* _PROBLEM REQUIREMENTS_:
Each line from the one that includes "gray circle: (121, 13) -> (114, 21), moved" to the last line of the data below should be set down exactly; no other lines are wanted.

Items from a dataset
================================

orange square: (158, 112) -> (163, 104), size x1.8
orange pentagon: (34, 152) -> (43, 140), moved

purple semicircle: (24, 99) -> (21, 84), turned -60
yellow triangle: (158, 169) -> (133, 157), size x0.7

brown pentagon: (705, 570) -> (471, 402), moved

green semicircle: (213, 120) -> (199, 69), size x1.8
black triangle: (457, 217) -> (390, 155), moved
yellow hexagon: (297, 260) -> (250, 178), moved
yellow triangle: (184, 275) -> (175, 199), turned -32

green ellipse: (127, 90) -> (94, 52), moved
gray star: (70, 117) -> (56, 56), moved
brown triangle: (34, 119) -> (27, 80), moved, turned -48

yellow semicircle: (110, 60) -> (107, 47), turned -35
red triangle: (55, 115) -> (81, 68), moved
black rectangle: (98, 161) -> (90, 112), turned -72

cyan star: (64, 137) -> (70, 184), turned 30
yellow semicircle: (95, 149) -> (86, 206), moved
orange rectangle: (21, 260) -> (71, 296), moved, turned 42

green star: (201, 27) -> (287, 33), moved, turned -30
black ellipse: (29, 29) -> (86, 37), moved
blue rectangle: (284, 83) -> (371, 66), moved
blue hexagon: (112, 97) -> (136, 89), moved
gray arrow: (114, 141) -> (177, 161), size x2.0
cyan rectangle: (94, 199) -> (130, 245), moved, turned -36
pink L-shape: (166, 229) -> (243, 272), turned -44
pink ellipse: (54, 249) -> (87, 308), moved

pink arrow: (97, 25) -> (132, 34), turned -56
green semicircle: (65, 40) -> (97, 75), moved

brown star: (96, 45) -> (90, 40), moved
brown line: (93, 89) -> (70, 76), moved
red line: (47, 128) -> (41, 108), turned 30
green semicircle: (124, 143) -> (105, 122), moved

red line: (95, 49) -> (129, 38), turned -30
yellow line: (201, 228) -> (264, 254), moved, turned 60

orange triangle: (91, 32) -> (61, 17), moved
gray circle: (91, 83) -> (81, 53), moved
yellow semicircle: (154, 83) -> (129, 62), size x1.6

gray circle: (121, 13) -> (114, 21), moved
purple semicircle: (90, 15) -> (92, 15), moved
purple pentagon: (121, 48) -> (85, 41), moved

================================

* _SOLUTION FOR THIS TASK_:
gray circle: (121, 13) -> (114, 21), moved
purple semicircle: (90, 15) -> (92, 15), moved
purple pentagon: (121, 48) -> (85, 41), moved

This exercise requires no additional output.